Start of Block

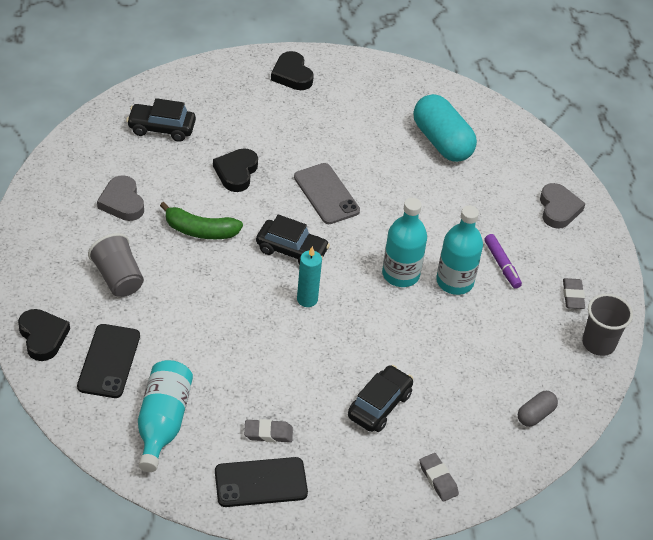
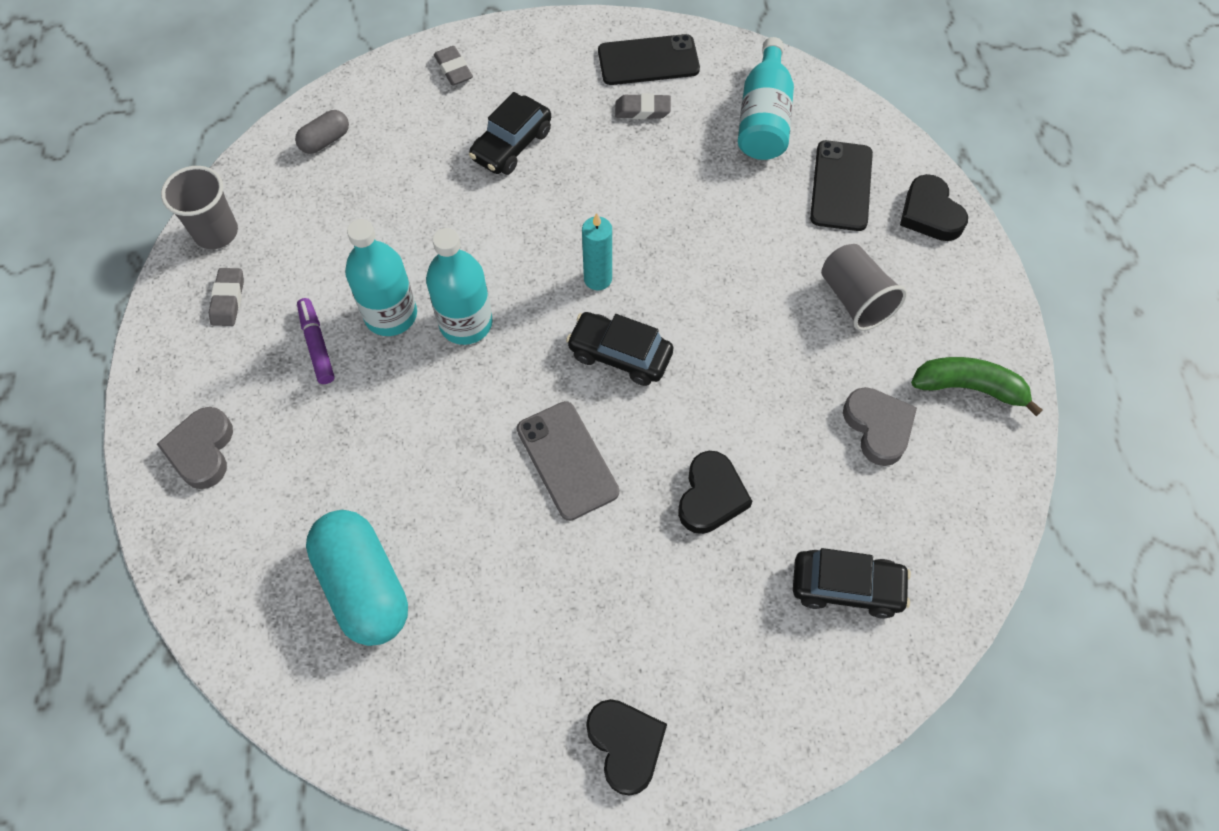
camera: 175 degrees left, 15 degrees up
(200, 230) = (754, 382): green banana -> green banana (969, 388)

End of Block
Start of Block

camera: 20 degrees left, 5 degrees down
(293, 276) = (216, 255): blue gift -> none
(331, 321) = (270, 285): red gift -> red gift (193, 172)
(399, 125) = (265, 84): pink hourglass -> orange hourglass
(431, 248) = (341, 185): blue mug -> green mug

End of Block
Start of Block

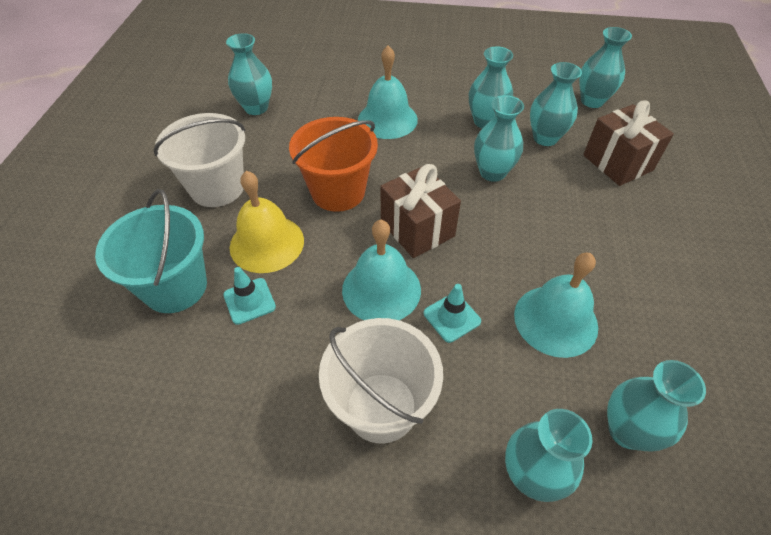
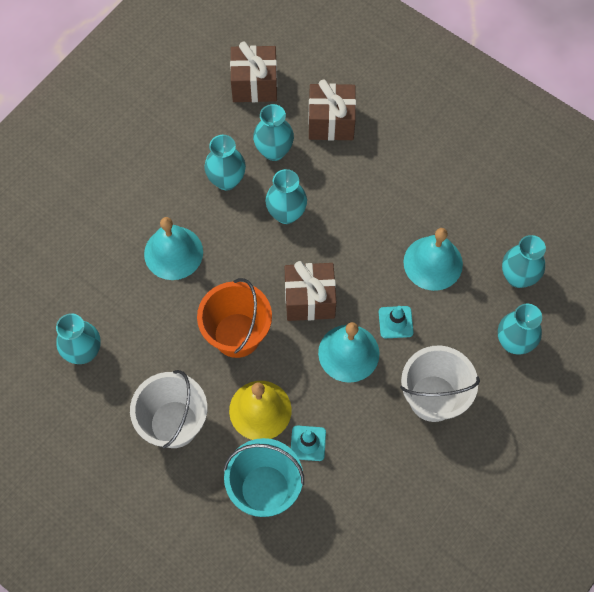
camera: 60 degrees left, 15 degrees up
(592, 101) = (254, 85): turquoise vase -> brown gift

End of Block

- **TASK OBJECTIVE**: Keeping every character as it is, restate the lines above that run from the line with "camera: 175 degrees left, 15 degrees up" through the line with "(200, 230) = (754, 382): green", both included, and nothing else.

- **PROBLEM SOLUTION**:
camera: 175 degrees left, 15 degrees up
(200, 230) = (754, 382): green banana -> green banana (969, 388)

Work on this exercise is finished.